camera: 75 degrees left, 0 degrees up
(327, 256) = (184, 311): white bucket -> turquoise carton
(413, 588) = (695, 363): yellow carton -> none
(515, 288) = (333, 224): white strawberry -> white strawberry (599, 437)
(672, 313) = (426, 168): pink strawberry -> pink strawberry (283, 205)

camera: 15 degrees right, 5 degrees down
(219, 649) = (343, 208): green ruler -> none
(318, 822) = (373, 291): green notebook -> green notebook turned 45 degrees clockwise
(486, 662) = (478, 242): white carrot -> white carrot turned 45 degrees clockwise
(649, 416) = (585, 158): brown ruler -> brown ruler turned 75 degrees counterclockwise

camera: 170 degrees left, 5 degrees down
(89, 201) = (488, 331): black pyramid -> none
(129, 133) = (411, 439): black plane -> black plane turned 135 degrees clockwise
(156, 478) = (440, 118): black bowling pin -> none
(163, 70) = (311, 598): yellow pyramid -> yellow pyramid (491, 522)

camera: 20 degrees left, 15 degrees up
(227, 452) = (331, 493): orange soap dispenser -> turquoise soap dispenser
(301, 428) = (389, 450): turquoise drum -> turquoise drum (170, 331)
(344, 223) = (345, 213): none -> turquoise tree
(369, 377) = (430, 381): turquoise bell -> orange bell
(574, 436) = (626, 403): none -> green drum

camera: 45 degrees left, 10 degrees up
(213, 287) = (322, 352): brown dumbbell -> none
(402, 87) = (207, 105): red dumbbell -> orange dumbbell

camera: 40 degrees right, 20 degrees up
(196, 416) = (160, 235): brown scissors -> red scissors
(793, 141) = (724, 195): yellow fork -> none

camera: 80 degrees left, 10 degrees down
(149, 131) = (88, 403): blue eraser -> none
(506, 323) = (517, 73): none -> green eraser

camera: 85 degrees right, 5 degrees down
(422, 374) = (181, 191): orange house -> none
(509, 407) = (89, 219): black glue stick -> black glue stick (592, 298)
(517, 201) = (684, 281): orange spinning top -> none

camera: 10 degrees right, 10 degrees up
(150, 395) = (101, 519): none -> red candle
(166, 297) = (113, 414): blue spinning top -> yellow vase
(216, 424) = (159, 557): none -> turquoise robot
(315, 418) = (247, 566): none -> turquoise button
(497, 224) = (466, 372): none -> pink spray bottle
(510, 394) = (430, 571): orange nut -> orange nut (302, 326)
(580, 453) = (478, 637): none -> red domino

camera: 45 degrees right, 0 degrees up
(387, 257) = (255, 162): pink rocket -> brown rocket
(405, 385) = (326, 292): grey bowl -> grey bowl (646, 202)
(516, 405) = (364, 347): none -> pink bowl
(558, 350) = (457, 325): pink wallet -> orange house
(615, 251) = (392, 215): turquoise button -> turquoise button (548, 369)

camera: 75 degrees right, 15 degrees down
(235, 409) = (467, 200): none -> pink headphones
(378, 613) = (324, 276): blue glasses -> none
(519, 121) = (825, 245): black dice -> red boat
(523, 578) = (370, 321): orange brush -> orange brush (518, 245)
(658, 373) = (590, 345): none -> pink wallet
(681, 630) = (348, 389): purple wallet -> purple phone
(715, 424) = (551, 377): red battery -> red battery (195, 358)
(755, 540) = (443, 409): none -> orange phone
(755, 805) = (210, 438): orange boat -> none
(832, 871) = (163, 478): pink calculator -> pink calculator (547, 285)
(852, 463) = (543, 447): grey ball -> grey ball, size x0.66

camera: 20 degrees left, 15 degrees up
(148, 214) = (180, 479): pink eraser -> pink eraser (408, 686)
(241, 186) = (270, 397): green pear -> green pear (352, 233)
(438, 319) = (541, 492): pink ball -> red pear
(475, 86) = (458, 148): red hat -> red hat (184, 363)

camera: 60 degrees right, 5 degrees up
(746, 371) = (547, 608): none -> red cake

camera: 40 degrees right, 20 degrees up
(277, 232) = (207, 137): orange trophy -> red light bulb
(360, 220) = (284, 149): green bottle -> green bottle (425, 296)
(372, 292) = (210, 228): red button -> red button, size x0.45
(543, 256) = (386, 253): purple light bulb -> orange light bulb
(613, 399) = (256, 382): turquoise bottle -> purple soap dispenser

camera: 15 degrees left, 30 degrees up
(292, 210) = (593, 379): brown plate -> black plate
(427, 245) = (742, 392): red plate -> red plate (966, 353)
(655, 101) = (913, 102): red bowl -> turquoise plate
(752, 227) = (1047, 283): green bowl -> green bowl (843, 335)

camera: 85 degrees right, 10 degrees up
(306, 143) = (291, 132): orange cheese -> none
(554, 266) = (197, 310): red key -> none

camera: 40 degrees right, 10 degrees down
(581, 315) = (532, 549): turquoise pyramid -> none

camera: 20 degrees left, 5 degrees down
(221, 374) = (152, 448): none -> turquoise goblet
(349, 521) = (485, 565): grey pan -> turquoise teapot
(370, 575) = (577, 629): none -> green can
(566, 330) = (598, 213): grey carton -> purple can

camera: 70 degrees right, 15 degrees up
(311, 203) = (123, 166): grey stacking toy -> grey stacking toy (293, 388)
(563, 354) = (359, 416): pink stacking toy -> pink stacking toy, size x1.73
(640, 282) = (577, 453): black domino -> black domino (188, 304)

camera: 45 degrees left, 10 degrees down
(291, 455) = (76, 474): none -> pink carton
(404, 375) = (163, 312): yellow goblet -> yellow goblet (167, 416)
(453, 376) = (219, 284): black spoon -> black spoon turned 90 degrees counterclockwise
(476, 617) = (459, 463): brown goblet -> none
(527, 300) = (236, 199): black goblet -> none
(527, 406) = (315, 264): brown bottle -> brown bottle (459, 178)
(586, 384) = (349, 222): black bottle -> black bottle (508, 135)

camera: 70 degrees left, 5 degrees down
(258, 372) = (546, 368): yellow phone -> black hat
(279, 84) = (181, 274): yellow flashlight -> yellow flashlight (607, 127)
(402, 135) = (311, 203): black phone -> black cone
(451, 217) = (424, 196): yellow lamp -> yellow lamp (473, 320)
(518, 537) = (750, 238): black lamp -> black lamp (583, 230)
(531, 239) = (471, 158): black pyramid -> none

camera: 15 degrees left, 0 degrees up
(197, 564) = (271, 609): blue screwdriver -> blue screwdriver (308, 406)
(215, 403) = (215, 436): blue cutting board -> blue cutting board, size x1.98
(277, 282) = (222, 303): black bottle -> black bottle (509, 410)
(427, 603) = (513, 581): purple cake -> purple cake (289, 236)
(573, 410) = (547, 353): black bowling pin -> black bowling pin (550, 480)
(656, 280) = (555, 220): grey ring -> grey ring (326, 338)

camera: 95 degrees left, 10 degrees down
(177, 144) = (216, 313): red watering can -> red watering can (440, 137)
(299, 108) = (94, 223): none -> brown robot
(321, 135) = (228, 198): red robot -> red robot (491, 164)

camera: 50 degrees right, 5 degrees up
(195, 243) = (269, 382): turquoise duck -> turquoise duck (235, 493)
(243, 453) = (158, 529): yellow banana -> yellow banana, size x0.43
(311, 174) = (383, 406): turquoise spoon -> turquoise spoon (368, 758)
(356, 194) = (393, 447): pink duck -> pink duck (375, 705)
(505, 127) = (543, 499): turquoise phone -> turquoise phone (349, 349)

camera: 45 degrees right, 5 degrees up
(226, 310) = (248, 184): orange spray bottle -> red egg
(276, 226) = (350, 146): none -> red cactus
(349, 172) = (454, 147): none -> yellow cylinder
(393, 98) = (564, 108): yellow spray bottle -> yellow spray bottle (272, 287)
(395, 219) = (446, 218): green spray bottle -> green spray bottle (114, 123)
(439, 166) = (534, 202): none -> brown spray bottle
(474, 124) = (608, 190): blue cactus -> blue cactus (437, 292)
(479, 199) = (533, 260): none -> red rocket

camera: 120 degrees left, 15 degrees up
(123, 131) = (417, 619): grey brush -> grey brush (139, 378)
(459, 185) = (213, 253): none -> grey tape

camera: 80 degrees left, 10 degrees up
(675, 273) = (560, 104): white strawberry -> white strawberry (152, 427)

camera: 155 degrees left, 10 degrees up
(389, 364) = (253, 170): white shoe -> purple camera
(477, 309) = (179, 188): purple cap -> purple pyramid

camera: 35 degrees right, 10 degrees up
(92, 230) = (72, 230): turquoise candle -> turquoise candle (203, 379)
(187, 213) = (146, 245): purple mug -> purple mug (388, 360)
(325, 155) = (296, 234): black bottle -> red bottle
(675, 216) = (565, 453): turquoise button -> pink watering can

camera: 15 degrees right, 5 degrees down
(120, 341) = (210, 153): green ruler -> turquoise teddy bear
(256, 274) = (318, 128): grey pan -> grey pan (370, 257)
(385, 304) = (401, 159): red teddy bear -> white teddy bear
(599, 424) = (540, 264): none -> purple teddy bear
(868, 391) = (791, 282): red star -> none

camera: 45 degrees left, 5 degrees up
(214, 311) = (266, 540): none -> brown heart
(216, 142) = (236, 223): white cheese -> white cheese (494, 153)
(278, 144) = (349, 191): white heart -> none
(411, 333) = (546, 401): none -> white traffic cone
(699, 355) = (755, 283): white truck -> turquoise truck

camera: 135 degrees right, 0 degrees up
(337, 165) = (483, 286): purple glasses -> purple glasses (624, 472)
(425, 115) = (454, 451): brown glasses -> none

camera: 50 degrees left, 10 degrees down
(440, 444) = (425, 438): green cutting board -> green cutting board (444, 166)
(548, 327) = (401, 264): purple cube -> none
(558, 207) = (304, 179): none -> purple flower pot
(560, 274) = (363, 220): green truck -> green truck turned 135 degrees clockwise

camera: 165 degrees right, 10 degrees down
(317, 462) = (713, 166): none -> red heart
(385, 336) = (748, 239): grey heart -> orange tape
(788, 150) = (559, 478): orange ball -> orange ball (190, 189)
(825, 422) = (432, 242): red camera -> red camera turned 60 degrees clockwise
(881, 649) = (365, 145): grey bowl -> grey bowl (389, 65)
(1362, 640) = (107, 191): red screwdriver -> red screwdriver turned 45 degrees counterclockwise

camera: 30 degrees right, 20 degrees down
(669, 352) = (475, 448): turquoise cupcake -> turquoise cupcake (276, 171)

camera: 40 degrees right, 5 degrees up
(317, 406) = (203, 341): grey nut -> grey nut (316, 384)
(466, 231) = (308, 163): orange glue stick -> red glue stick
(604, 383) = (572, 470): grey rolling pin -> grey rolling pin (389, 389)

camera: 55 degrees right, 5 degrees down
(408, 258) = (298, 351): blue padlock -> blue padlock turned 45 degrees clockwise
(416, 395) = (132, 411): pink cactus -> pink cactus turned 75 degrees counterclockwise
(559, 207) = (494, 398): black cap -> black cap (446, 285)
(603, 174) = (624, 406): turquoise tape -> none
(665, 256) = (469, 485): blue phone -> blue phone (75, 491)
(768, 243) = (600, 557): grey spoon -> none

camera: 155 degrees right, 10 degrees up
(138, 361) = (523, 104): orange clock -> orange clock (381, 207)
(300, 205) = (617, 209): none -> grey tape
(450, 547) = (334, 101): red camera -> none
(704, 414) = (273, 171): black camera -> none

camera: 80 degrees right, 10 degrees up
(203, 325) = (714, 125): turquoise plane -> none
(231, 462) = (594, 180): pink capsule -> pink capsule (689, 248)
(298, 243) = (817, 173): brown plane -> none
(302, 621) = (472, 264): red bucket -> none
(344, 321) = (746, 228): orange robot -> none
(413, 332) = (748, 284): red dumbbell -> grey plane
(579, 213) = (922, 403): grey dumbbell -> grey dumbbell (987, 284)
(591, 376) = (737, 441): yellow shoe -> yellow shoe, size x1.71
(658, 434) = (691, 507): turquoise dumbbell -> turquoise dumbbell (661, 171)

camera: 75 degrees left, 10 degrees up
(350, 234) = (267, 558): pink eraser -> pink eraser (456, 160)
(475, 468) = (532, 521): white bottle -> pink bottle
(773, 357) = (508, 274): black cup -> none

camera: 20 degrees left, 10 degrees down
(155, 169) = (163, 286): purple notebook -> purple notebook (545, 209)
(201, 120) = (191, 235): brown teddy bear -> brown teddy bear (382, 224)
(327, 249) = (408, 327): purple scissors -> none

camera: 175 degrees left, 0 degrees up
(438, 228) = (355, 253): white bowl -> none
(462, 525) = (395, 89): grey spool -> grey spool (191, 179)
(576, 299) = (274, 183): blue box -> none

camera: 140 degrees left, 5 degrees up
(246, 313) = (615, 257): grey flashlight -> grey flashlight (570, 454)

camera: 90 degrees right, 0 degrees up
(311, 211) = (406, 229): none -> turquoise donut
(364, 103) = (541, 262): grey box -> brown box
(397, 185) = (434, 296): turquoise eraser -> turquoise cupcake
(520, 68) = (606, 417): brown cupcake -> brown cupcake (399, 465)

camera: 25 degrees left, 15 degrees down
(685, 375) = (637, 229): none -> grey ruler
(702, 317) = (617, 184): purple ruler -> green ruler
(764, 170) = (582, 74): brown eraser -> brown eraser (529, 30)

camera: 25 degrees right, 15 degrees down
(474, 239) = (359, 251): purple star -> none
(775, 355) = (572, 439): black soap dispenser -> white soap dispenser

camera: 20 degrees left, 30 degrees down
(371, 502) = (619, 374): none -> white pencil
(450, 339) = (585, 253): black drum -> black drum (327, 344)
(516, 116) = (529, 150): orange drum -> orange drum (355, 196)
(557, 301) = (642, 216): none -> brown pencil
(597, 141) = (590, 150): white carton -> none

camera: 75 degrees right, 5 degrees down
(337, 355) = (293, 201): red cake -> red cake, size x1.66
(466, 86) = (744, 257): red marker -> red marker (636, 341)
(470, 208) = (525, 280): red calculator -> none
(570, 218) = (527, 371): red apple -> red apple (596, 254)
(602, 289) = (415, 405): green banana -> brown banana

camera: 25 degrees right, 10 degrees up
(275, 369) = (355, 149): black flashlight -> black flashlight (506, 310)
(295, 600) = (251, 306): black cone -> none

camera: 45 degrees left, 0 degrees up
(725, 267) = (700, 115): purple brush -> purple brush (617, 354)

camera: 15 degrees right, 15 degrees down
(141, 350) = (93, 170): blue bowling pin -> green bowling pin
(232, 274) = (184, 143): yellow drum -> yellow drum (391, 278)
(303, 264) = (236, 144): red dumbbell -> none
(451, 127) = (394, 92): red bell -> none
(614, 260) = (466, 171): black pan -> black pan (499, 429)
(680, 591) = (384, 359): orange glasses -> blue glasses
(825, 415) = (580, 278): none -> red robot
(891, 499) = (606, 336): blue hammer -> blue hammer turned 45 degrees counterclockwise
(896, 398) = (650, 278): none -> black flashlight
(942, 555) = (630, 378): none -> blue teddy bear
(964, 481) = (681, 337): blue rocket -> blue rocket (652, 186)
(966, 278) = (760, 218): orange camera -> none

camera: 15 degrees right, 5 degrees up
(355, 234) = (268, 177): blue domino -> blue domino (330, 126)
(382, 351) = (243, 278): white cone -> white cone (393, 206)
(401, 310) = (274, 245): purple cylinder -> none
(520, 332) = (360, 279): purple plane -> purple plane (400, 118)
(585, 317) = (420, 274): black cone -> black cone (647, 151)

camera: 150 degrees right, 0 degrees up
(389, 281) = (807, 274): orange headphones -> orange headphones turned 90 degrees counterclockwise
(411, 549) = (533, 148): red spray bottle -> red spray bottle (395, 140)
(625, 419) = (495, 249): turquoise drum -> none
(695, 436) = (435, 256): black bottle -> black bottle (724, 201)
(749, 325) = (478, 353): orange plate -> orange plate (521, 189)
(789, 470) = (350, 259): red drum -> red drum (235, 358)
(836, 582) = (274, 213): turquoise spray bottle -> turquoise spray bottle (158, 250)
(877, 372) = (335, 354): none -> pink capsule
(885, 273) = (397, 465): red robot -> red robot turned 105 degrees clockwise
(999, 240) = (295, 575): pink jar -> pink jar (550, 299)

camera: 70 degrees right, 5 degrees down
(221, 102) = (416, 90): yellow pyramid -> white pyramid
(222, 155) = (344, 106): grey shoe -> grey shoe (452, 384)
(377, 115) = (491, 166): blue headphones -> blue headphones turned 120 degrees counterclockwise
* * * *
_Directions for this task_: When the line with "(275, 369) = (355, 149): black" is reached in the data above, begin copying, and stop after the line with "(896, 398) = (650, 278): none"; copy each line exactly, both ends included.

_Exercise solution_:
(275, 369) = (355, 149): black flashlight -> black flashlight (506, 310)
(295, 600) = (251, 306): black cone -> none

camera: 45 degrees left, 0 degrees up
(725, 267) = (700, 115): purple brush -> purple brush (617, 354)

camera: 15 degrees right, 15 degrees down
(141, 350) = (93, 170): blue bowling pin -> green bowling pin
(232, 274) = (184, 143): yellow drum -> yellow drum (391, 278)
(303, 264) = (236, 144): red dumbbell -> none
(451, 127) = (394, 92): red bell -> none
(614, 260) = (466, 171): black pan -> black pan (499, 429)
(680, 591) = (384, 359): orange glasses -> blue glasses
(825, 415) = (580, 278): none -> red robot
(891, 499) = (606, 336): blue hammer -> blue hammer turned 45 degrees counterclockwise
(896, 398) = (650, 278): none -> black flashlight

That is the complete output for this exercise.